Below are some records; output exactly the lines from the line with "camera: 15 degrees right, 0 degrees up" to the line with "(564, 225) = (545, 245): black", both ends kept, and nothing more.
**** Records shown
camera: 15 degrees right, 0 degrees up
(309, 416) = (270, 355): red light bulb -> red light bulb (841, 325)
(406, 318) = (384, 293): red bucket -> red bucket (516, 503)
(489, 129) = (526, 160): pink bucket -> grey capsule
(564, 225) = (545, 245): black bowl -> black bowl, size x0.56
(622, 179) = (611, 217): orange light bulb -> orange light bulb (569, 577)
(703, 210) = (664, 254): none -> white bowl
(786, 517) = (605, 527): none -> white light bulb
********
**** Records shown
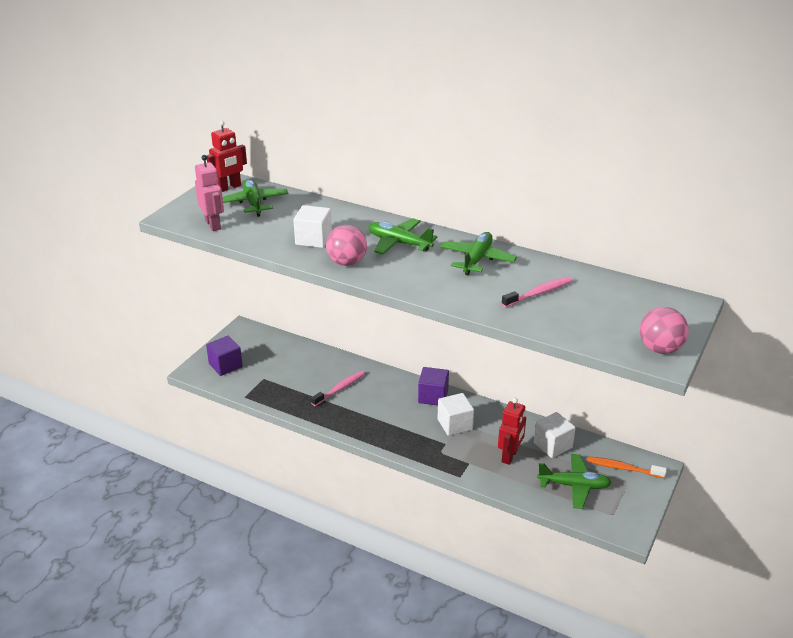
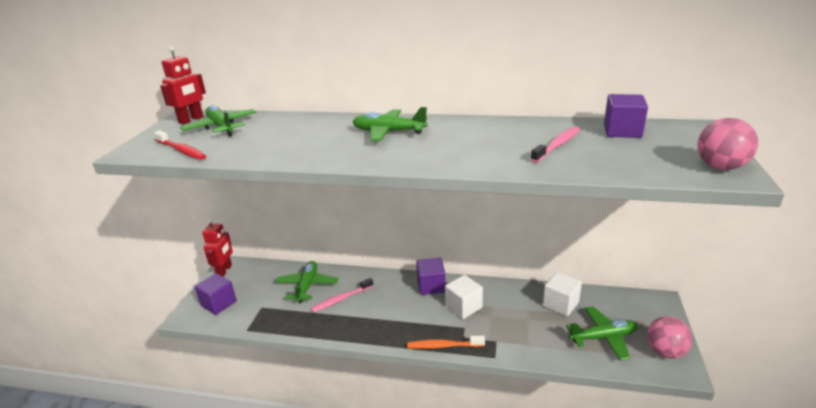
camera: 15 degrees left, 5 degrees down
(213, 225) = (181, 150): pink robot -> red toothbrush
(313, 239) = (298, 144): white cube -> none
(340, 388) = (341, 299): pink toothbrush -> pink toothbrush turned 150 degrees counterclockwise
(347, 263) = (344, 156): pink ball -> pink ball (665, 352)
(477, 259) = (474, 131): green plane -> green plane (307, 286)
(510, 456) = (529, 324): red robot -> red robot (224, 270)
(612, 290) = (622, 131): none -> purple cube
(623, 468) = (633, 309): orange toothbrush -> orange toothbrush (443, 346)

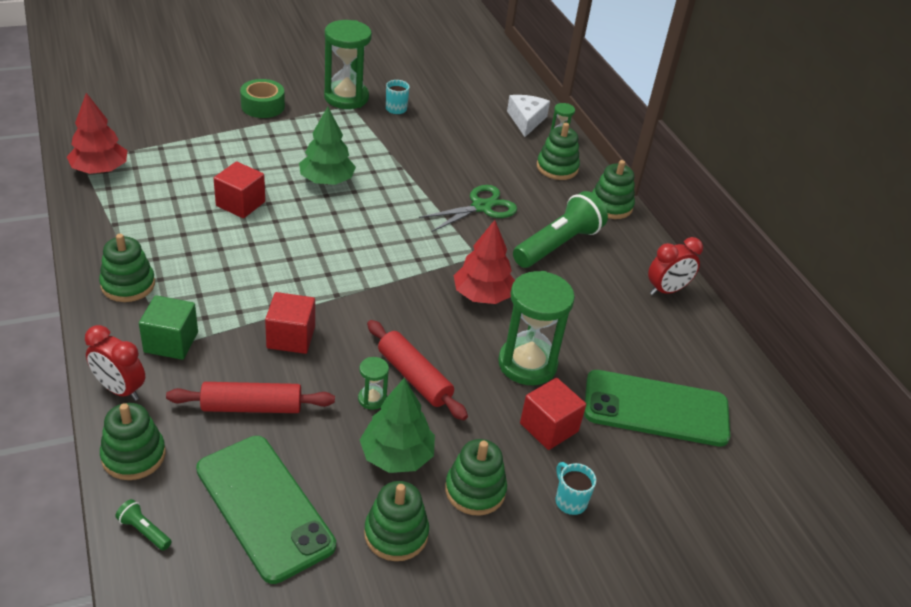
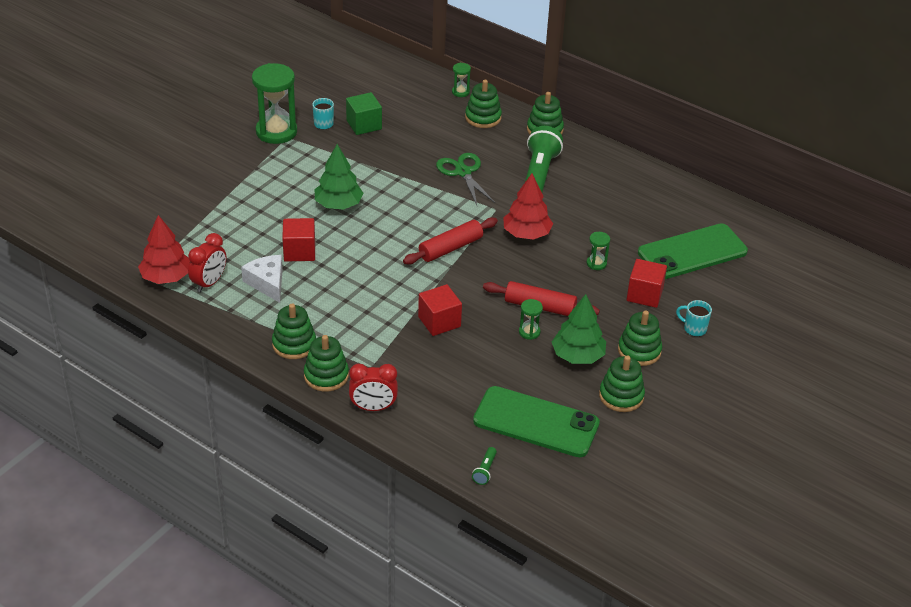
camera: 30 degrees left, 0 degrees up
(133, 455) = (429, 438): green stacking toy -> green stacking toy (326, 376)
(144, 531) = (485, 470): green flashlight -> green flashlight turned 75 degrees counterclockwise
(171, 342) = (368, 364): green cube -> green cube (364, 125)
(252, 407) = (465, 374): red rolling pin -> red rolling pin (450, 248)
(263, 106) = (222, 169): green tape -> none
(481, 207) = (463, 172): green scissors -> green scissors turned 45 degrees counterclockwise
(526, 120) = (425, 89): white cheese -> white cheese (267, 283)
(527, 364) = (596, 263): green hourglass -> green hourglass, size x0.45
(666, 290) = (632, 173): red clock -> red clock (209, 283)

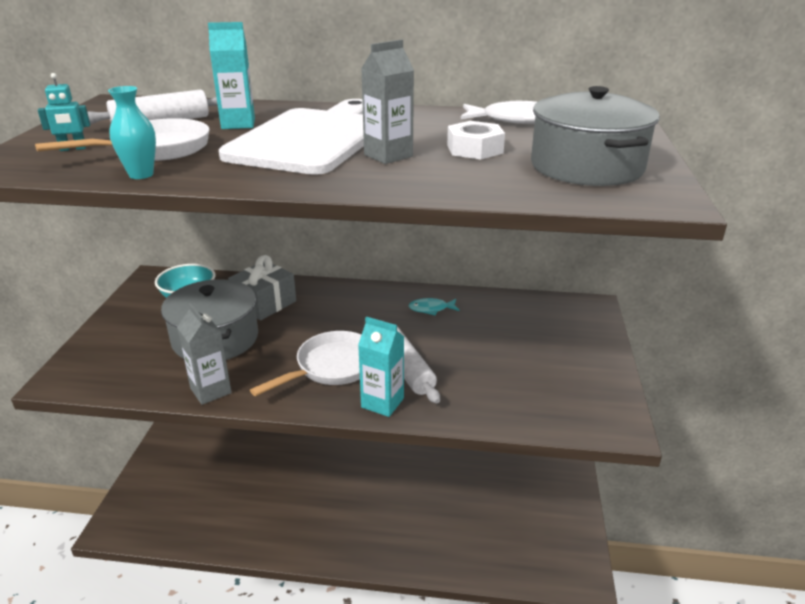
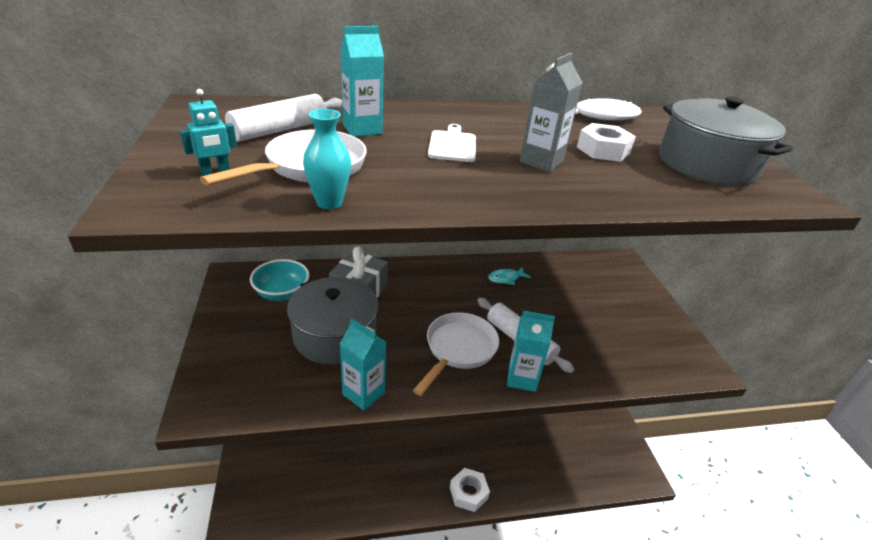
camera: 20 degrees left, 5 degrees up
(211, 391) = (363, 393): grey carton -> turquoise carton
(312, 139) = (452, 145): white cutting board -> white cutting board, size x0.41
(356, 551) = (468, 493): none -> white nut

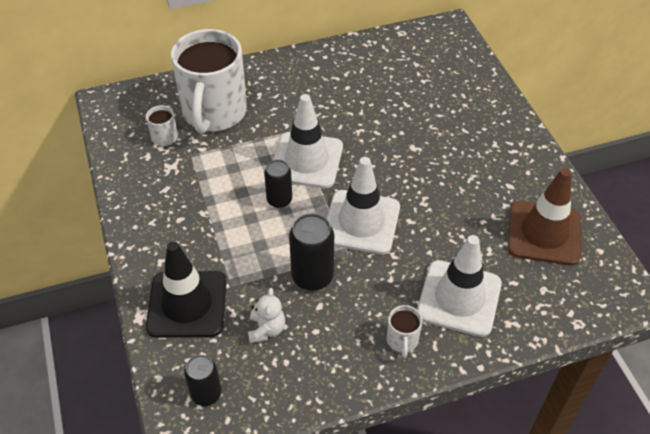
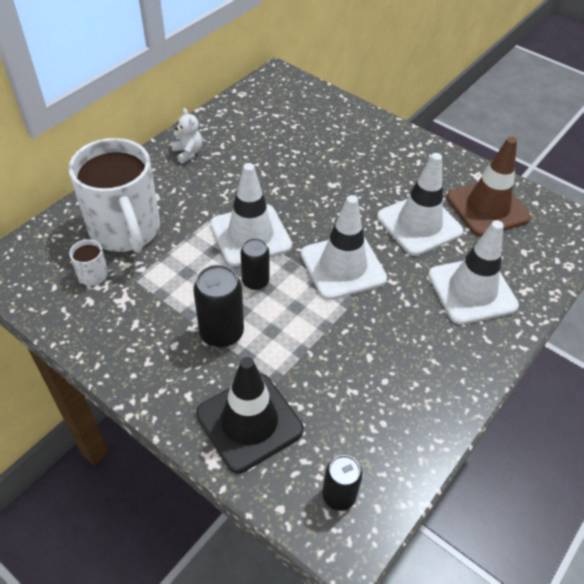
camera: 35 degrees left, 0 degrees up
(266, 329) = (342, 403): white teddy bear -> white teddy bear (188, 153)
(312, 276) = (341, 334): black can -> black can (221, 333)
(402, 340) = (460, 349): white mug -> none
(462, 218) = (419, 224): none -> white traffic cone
********
• **Answer section**
camera: 15 degrees right, 0 degrees up
(309, 416) = (270, 355): red light bulb -> red light bulb (841, 325)
(406, 318) = (384, 293): red bucket -> red bucket (516, 503)
(489, 129) = (526, 160): pink bucket -> grey capsule
(564, 225) = (545, 245): black bowl -> black bowl, size x0.56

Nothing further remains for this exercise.